Material shown Block Start
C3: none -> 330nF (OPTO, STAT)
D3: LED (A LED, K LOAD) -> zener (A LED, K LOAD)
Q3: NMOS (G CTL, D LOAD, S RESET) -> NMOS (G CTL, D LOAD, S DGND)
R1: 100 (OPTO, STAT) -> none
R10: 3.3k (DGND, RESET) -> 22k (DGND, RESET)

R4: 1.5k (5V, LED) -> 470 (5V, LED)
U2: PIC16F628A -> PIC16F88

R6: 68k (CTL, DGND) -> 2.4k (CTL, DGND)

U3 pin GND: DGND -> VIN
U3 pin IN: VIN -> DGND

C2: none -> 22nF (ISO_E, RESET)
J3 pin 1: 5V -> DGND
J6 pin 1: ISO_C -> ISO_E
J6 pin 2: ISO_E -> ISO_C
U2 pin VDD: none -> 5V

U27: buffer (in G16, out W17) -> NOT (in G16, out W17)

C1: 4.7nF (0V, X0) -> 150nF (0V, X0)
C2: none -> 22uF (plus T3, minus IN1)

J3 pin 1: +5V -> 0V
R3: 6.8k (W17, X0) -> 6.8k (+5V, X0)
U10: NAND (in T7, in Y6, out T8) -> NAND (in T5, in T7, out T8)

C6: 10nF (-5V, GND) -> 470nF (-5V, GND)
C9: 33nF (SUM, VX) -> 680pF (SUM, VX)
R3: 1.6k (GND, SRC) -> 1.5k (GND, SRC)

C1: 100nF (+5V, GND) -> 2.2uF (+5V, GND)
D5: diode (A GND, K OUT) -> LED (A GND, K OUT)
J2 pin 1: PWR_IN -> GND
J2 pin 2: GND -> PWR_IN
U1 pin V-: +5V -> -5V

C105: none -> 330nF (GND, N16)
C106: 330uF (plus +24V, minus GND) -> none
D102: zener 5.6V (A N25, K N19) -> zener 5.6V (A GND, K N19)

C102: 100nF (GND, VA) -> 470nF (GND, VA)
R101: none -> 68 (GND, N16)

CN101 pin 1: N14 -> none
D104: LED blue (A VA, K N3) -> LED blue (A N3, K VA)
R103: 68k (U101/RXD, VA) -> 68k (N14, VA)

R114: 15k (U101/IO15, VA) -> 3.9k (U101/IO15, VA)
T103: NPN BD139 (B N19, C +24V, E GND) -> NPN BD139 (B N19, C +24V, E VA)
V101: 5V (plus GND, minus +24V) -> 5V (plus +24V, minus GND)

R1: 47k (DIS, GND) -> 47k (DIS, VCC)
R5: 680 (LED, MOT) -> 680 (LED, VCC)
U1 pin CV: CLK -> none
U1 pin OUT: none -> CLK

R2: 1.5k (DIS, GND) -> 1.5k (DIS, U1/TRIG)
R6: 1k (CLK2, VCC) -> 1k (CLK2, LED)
Material shown Block End
→ Problem to solve
An exact, complete copy of the data is the only acceptable answer.

→ Response below
C3: none -> 330nF (OPTO, STAT)
D3: LED (A LED, K LOAD) -> zener (A LED, K LOAD)
Q3: NMOS (G CTL, D LOAD, S RESET) -> NMOS (G CTL, D LOAD, S DGND)
R1: 100 (OPTO, STAT) -> none
R10: 3.3k (DGND, RESET) -> 22k (DGND, RESET)

R4: 1.5k (5V, LED) -> 470 (5V, LED)
U2: PIC16F628A -> PIC16F88

R6: 68k (CTL, DGND) -> 2.4k (CTL, DGND)

U3 pin GND: DGND -> VIN
U3 pin IN: VIN -> DGND

C2: none -> 22nF (ISO_E, RESET)
J3 pin 1: 5V -> DGND
J6 pin 1: ISO_C -> ISO_E
J6 pin 2: ISO_E -> ISO_C
U2 pin VDD: none -> 5V

U27: buffer (in G16, out W17) -> NOT (in G16, out W17)

C1: 4.7nF (0V, X0) -> 150nF (0V, X0)
C2: none -> 22uF (plus T3, minus IN1)

J3 pin 1: +5V -> 0V
R3: 6.8k (W17, X0) -> 6.8k (+5V, X0)
U10: NAND (in T7, in Y6, out T8) -> NAND (in T5, in T7, out T8)

C6: 10nF (-5V, GND) -> 470nF (-5V, GND)
C9: 33nF (SUM, VX) -> 680pF (SUM, VX)
R3: 1.6k (GND, SRC) -> 1.5k (GND, SRC)

C1: 100nF (+5V, GND) -> 2.2uF (+5V, GND)
D5: diode (A GND, K OUT) -> LED (A GND, K OUT)
J2 pin 1: PWR_IN -> GND
J2 pin 2: GND -> PWR_IN
U1 pin V-: +5V -> -5V

C105: none -> 330nF (GND, N16)
C106: 330uF (plus +24V, minus GND) -> none
D102: zener 5.6V (A N25, K N19) -> zener 5.6V (A GND, K N19)

C102: 100nF (GND, VA) -> 470nF (GND, VA)
R101: none -> 68 (GND, N16)

CN101 pin 1: N14 -> none
D104: LED blue (A VA, K N3) -> LED blue (A N3, K VA)
R103: 68k (U101/RXD, VA) -> 68k (N14, VA)

R114: 15k (U101/IO15, VA) -> 3.9k (U101/IO15, VA)
T103: NPN BD139 (B N19, C +24V, E GND) -> NPN BD139 (B N19, C +24V, E VA)
V101: 5V (plus GND, minus +24V) -> 5V (plus +24V, minus GND)

R1: 47k (DIS, GND) -> 47k (DIS, VCC)
R5: 680 (LED, MOT) -> 680 (LED, VCC)
U1 pin CV: CLK -> none
U1 pin OUT: none -> CLK

R2: 1.5k (DIS, GND) -> 1.5k (DIS, U1/TRIG)
R6: 1k (CLK2, VCC) -> 1k (CLK2, LED)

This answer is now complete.